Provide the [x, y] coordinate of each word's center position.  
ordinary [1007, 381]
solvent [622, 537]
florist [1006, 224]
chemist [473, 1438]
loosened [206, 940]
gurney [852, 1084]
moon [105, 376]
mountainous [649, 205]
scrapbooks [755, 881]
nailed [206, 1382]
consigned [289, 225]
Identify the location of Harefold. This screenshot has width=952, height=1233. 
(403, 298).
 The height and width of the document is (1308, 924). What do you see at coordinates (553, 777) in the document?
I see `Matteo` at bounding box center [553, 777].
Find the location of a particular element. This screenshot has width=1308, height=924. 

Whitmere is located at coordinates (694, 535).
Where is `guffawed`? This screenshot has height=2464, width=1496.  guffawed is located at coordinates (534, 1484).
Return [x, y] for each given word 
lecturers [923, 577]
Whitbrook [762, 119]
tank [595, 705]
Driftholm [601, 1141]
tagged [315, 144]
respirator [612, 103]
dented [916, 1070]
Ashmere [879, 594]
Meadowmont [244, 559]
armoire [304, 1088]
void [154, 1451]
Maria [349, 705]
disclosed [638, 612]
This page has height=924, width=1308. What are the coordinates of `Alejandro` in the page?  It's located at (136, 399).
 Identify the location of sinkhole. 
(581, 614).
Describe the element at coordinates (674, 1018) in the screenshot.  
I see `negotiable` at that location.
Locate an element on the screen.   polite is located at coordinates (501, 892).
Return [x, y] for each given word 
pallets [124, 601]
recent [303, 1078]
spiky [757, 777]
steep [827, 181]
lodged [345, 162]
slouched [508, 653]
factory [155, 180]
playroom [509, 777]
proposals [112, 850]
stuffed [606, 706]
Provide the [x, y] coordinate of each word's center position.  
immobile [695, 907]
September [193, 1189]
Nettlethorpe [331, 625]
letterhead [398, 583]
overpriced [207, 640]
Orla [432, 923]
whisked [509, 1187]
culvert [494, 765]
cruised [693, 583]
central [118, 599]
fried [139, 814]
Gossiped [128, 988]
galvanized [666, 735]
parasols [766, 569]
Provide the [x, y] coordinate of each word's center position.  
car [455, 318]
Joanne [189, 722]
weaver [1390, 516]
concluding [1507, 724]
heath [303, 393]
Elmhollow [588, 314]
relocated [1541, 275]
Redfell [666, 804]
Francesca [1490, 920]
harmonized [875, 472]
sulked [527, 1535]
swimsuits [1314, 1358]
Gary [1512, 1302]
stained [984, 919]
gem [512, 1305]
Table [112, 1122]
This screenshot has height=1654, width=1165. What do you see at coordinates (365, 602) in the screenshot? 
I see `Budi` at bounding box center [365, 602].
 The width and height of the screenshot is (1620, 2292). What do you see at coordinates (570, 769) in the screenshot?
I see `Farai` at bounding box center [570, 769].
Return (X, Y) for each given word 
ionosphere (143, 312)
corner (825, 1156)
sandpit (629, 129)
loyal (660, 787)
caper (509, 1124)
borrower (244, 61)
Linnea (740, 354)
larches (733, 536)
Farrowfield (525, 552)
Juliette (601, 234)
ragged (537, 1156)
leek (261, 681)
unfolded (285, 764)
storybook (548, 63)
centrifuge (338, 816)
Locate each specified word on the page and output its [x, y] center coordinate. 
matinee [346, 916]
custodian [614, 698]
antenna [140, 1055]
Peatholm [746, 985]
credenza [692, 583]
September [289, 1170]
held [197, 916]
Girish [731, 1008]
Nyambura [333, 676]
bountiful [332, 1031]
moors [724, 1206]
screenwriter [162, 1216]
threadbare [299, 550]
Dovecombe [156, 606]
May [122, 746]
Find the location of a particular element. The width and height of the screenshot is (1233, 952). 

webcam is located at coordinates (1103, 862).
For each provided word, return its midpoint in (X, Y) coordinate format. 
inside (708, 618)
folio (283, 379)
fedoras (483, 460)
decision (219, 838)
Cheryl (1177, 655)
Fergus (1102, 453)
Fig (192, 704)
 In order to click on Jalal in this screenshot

+--

--- Exercise task ---
Copy all of the entries above line for line, with no changes.

--- Full solution ---
Provide the [x, y] coordinate of each word's center position.  
ordinary [1007, 381]
solvent [622, 537]
florist [1006, 224]
chemist [473, 1438]
loosened [206, 940]
gurney [852, 1084]
moon [105, 376]
mountainous [649, 205]
scrapbooks [755, 881]
nailed [206, 1382]
consigned [289, 225]
Identify the location of Harefold. This screenshot has width=952, height=1233. 
(403, 298).
 The height and width of the document is (1308, 924). What do you see at coordinates (553, 777) in the document?
I see `Matteo` at bounding box center [553, 777].
Find the location of a particular element. This screenshot has width=1308, height=924. 

Whitmere is located at coordinates (694, 535).
Where is `guffawed`? This screenshot has height=2464, width=1496.  guffawed is located at coordinates (534, 1484).
Return [x, y] for each given word 
lecturers [923, 577]
Whitbrook [762, 119]
tank [595, 705]
Driftholm [601, 1141]
tagged [315, 144]
respirator [612, 103]
dented [916, 1070]
Ashmere [879, 594]
Meadowmont [244, 559]
armoire [304, 1088]
void [154, 1451]
Maria [349, 705]
disclosed [638, 612]
This page has height=924, width=1308. What are the coordinates of `Alejandro` in the page?  It's located at (136, 399).
 Identify the location of sinkhole. 
(581, 614).
Describe the element at coordinates (674, 1018) in the screenshot.  
I see `negotiable` at that location.
Locate an element on the screen.   polite is located at coordinates (501, 892).
Return [x, y] for each given word 
pallets [124, 601]
recent [303, 1078]
spiky [757, 777]
steep [827, 181]
lodged [345, 162]
slouched [508, 653]
factory [155, 180]
playroom [509, 777]
proposals [112, 850]
stuffed [606, 706]
Provide the [x, y] coordinate of each word's center position.  
immobile [695, 907]
September [193, 1189]
Nettlethorpe [331, 625]
letterhead [398, 583]
overpriced [207, 640]
Orla [432, 923]
whisked [509, 1187]
culvert [494, 765]
cruised [693, 583]
central [118, 599]
fried [139, 814]
Gossiped [128, 988]
galvanized [666, 735]
parasols [766, 569]
Provide the [x, y] coordinate of each word's center position.  
car [455, 318]
Joanne [189, 722]
weaver [1390, 516]
concluding [1507, 724]
heath [303, 393]
Elmhollow [588, 314]
relocated [1541, 275]
Redfell [666, 804]
Francesca [1490, 920]
harmonized [875, 472]
sulked [527, 1535]
swimsuits [1314, 1358]
Gary [1512, 1302]
stained [984, 919]
gem [512, 1305]
Table [112, 1122]
This screenshot has height=1654, width=1165. What do you see at coordinates (365, 602) in the screenshot? 
I see `Budi` at bounding box center [365, 602].
 The width and height of the screenshot is (1620, 2292). What do you see at coordinates (570, 769) in the screenshot?
I see `Farai` at bounding box center [570, 769].
Return (X, Y) for each given word 
ionosphere (143, 312)
corner (825, 1156)
sandpit (629, 129)
loyal (660, 787)
caper (509, 1124)
borrower (244, 61)
Linnea (740, 354)
larches (733, 536)
Farrowfield (525, 552)
Juliette (601, 234)
ragged (537, 1156)
leek (261, 681)
unfolded (285, 764)
storybook (548, 63)
centrifuge (338, 816)
Locate each specified word on the page and output its [x, y] center coordinate. 
matinee [346, 916]
custodian [614, 698]
antenna [140, 1055]
Peatholm [746, 985]
credenza [692, 583]
September [289, 1170]
held [197, 916]
Girish [731, 1008]
Nyambura [333, 676]
bountiful [332, 1031]
moors [724, 1206]
screenwriter [162, 1216]
threadbare [299, 550]
Dovecombe [156, 606]
May [122, 746]
Find the location of a particular element. The width and height of the screenshot is (1233, 952). 

webcam is located at coordinates (1103, 862).
For each provided word, return its midpoint in (X, Y) coordinate format. 
inside (708, 618)
folio (283, 379)
fedoras (483, 460)
decision (219, 838)
Cheryl (1177, 655)
Fergus (1102, 453)
Fig (192, 704)
 In order to click on Jalal in this screenshot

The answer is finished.